Problem
Reproduce every one of the following records word for word, keeping each line in its original order.

Provided data
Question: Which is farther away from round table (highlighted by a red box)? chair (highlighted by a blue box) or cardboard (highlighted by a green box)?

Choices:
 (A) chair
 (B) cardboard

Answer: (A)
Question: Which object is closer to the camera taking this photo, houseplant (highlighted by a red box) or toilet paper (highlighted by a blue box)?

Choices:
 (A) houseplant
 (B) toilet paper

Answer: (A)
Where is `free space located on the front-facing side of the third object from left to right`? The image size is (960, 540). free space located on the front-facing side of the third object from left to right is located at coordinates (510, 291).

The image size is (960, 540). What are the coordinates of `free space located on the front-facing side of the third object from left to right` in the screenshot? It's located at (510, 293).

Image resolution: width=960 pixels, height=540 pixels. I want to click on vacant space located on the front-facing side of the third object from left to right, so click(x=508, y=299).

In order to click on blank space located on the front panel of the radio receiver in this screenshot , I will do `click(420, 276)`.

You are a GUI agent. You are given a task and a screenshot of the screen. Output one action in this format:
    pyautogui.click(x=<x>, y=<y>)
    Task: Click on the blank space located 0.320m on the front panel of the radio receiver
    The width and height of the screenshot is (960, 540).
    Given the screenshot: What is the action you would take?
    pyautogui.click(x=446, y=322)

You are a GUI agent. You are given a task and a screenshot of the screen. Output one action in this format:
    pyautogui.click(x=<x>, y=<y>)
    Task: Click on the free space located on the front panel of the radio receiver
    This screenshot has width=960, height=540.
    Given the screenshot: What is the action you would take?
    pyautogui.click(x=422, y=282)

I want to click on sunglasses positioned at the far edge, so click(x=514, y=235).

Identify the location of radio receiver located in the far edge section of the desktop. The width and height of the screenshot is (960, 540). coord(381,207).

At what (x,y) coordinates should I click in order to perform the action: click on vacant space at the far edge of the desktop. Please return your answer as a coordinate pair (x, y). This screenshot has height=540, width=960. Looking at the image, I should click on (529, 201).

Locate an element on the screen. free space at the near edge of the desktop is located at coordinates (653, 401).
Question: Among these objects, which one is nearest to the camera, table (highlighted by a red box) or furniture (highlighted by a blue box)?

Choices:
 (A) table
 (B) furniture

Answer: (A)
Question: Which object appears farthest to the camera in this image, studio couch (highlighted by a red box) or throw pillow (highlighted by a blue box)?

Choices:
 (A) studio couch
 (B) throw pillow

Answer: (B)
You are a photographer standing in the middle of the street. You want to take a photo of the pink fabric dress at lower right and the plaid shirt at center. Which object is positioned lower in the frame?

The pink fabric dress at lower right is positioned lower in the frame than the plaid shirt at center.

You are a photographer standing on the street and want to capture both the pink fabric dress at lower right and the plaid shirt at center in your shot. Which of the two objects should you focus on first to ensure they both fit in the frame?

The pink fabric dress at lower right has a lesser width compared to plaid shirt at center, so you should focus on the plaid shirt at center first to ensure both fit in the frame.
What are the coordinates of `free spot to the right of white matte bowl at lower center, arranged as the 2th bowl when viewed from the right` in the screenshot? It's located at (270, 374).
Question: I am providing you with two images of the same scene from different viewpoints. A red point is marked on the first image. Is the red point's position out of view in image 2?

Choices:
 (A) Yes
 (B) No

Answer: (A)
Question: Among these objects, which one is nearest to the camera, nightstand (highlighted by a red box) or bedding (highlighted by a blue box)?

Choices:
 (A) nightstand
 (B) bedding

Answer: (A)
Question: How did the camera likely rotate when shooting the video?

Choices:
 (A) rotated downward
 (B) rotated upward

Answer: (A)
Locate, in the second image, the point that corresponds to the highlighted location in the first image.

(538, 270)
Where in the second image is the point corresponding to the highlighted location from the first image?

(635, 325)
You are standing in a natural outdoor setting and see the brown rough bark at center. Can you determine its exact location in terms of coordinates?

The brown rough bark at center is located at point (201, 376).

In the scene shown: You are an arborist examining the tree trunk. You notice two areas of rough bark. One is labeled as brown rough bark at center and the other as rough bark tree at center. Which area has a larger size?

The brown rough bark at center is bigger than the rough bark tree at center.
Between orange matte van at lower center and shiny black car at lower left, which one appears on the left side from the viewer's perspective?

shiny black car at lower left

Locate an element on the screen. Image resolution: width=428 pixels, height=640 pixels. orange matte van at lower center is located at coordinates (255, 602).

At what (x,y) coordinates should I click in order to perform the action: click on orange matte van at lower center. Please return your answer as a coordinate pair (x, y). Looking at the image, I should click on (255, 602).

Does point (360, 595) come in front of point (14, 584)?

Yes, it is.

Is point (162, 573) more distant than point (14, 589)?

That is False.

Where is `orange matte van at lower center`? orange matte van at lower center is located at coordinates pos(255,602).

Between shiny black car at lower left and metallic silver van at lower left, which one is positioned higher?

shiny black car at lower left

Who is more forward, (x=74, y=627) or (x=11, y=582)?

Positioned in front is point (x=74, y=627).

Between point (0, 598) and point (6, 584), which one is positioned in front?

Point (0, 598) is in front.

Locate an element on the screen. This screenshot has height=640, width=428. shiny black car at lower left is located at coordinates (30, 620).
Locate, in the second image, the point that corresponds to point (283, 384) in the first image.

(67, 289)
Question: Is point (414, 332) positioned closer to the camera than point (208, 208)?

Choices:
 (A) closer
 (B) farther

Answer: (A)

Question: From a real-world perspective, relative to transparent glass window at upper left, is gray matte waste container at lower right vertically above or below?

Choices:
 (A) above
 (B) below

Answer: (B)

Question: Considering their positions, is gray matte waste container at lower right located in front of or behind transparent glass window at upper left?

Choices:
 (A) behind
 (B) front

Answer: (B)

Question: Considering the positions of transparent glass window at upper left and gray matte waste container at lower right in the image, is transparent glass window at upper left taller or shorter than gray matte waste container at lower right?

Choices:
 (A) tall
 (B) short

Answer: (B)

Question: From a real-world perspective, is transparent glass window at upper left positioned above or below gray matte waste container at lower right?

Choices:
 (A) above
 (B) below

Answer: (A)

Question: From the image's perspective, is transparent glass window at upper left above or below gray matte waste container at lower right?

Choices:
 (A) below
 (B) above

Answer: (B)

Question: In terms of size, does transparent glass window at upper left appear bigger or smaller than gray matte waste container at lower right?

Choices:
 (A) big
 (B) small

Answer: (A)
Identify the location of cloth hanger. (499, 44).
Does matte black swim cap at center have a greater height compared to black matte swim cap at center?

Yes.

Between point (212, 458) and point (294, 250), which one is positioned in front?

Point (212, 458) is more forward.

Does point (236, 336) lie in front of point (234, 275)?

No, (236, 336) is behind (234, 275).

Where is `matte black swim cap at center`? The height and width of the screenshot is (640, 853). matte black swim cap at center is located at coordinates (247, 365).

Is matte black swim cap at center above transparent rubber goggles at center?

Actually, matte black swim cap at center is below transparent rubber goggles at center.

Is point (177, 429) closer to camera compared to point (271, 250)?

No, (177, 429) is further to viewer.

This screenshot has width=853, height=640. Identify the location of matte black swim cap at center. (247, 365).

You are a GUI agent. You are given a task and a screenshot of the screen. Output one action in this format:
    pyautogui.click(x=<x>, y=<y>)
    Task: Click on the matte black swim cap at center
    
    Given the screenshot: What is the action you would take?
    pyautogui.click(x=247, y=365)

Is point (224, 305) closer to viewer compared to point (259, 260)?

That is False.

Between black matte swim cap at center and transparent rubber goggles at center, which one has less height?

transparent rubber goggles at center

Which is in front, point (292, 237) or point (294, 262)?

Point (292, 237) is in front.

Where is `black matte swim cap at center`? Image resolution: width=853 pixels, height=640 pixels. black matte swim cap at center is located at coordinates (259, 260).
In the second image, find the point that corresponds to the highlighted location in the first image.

Result below
Question: Which is farther away from round table (highlighted by a red box)? chair (highlighted by a blue box) or cardboard (highlighted by a green box)?

Choices:
 (A) chair
 (B) cardboard

Answer: (A)
Question: Which object is closer to the camera taking this photo, houseplant (highlighted by a red box) or toilet paper (highlighted by a blue box)?

Choices:
 (A) houseplant
 (B) toilet paper

Answer: (A)
Where is `free space located on the front-facing side of the third object from left to right`? The image size is (960, 540). free space located on the front-facing side of the third object from left to right is located at coordinates (510, 291).

The image size is (960, 540). What are the coordinates of `free space located on the front-facing side of the third object from left to right` in the screenshot? It's located at (510, 293).

Image resolution: width=960 pixels, height=540 pixels. I want to click on vacant space located on the front-facing side of the third object from left to right, so click(x=508, y=299).

In order to click on blank space located on the front panel of the radio receiver in this screenshot , I will do `click(420, 276)`.

You are a GUI agent. You are given a task and a screenshot of the screen. Output one action in this format:
    pyautogui.click(x=<x>, y=<y>)
    Task: Click on the blank space located 0.320m on the front panel of the radio receiver
    The width and height of the screenshot is (960, 540).
    Given the screenshot: What is the action you would take?
    pyautogui.click(x=446, y=322)

You are a GUI agent. You are given a task and a screenshot of the screen. Output one action in this format:
    pyautogui.click(x=<x>, y=<y>)
    Task: Click on the free space located on the front panel of the radio receiver
    This screenshot has width=960, height=540.
    Given the screenshot: What is the action you would take?
    pyautogui.click(x=422, y=282)

I want to click on sunglasses positioned at the far edge, so click(x=514, y=235).

Identify the location of radio receiver located in the far edge section of the desktop. The width and height of the screenshot is (960, 540). coord(381,207).

At what (x,y) coordinates should I click in order to perform the action: click on vacant space at the far edge of the desktop. Please return your answer as a coordinate pair (x, y). This screenshot has height=540, width=960. Looking at the image, I should click on (529, 201).

Locate an element on the screen. free space at the near edge of the desktop is located at coordinates (653, 401).
Question: Among these objects, which one is nearest to the camera, table (highlighted by a red box) or furniture (highlighted by a blue box)?

Choices:
 (A) table
 (B) furniture

Answer: (A)
Question: Which object appears farthest to the camera in this image, studio couch (highlighted by a red box) or throw pillow (highlighted by a blue box)?

Choices:
 (A) studio couch
 (B) throw pillow

Answer: (B)
You are a photographer standing in the middle of the street. You want to take a photo of the pink fabric dress at lower right and the plaid shirt at center. Which object is positioned lower in the frame?

The pink fabric dress at lower right is positioned lower in the frame than the plaid shirt at center.

You are a photographer standing on the street and want to capture both the pink fabric dress at lower right and the plaid shirt at center in your shot. Which of the two objects should you focus on first to ensure they both fit in the frame?

The pink fabric dress at lower right has a lesser width compared to plaid shirt at center, so you should focus on the plaid shirt at center first to ensure both fit in the frame.
What are the coordinates of `free spot to the right of white matte bowl at lower center, arranged as the 2th bowl when viewed from the right` in the screenshot? It's located at (270, 374).
Question: I am providing you with two images of the same scene from different viewpoints. A red point is marked on the first image. Is the red point's position out of view in image 2?

Choices:
 (A) Yes
 (B) No

Answer: (A)
Question: Among these objects, which one is nearest to the camera, nightstand (highlighted by a red box) or bedding (highlighted by a blue box)?

Choices:
 (A) nightstand
 (B) bedding

Answer: (A)
Question: How did the camera likely rotate when shooting the video?

Choices:
 (A) rotated downward
 (B) rotated upward

Answer: (A)
Locate, in the second image, the point that corresponds to the highlighted location in the first image.

(538, 270)
Where in the second image is the point corresponding to the highlighted location from the first image?

(635, 325)
You are standing in a natural outdoor setting and see the brown rough bark at center. Can you determine its exact location in terms of coordinates?

The brown rough bark at center is located at point (201, 376).

In the scene shown: You are an arborist examining the tree trunk. You notice two areas of rough bark. One is labeled as brown rough bark at center and the other as rough bark tree at center. Which area has a larger size?

The brown rough bark at center is bigger than the rough bark tree at center.
Between orange matte van at lower center and shiny black car at lower left, which one appears on the left side from the viewer's perspective?

shiny black car at lower left

Locate an element on the screen. Image resolution: width=428 pixels, height=640 pixels. orange matte van at lower center is located at coordinates (255, 602).

At what (x,y) coordinates should I click in order to perform the action: click on orange matte van at lower center. Please return your answer as a coordinate pair (x, y). Looking at the image, I should click on (255, 602).

Does point (360, 595) come in front of point (14, 584)?

Yes, it is.

Is point (162, 573) more distant than point (14, 589)?

That is False.

Where is `orange matte van at lower center`? orange matte van at lower center is located at coordinates pos(255,602).

Between shiny black car at lower left and metallic silver van at lower left, which one is positioned higher?

shiny black car at lower left

Who is more forward, (x=74, y=627) or (x=11, y=582)?

Positioned in front is point (x=74, y=627).

Between point (0, 598) and point (6, 584), which one is positioned in front?

Point (0, 598) is in front.

Locate an element on the screen. This screenshot has height=640, width=428. shiny black car at lower left is located at coordinates (30, 620).
Locate, in the second image, the point that corresponds to point (283, 384) in the first image.

(67, 289)
Question: Is point (414, 332) positioned closer to the camera than point (208, 208)?

Choices:
 (A) closer
 (B) farther

Answer: (A)

Question: From a real-world perspective, relative to transparent glass window at upper left, is gray matte waste container at lower right vertically above or below?

Choices:
 (A) above
 (B) below

Answer: (B)

Question: Considering their positions, is gray matte waste container at lower right located in front of or behind transparent glass window at upper left?

Choices:
 (A) behind
 (B) front

Answer: (B)

Question: Considering the positions of transparent glass window at upper left and gray matte waste container at lower right in the image, is transparent glass window at upper left taller or shorter than gray matte waste container at lower right?

Choices:
 (A) tall
 (B) short

Answer: (B)

Question: From a real-world perspective, is transparent glass window at upper left positioned above or below gray matte waste container at lower right?

Choices:
 (A) above
 (B) below

Answer: (A)

Question: From the image's perspective, is transparent glass window at upper left above or below gray matte waste container at lower right?

Choices:
 (A) below
 (B) above

Answer: (B)

Question: In terms of size, does transparent glass window at upper left appear bigger or smaller than gray matte waste container at lower right?

Choices:
 (A) big
 (B) small

Answer: (A)
Identify the location of cloth hanger. (499, 44).
Does matte black swim cap at center have a greater height compared to black matte swim cap at center?

Yes.

Between point (212, 458) and point (294, 250), which one is positioned in front?

Point (212, 458) is more forward.

Does point (236, 336) lie in front of point (234, 275)?

No, (236, 336) is behind (234, 275).

Where is `matte black swim cap at center`? The height and width of the screenshot is (640, 853). matte black swim cap at center is located at coordinates (247, 365).

Is matte black swim cap at center above transparent rubber goggles at center?

Actually, matte black swim cap at center is below transparent rubber goggles at center.

Is point (177, 429) closer to camera compared to point (271, 250)?

No, (177, 429) is further to viewer.

This screenshot has width=853, height=640. Identify the location of matte black swim cap at center. (247, 365).

You are a GUI agent. You are given a task and a screenshot of the screen. Output one action in this format:
    pyautogui.click(x=<x>, y=<y>)
    Task: Click on the matte black swim cap at center
    
    Given the screenshot: What is the action you would take?
    pyautogui.click(x=247, y=365)

Is point (224, 305) closer to viewer compared to point (259, 260)?

That is False.

Between black matte swim cap at center and transparent rubber goggles at center, which one has less height?

transparent rubber goggles at center

Which is in front, point (292, 237) or point (294, 262)?

Point (292, 237) is in front.

Where is `black matte swim cap at center`? Image resolution: width=853 pixels, height=640 pixels. black matte swim cap at center is located at coordinates (259, 260).
In the second image, find the point that corresponds to the highlighted location in the first image.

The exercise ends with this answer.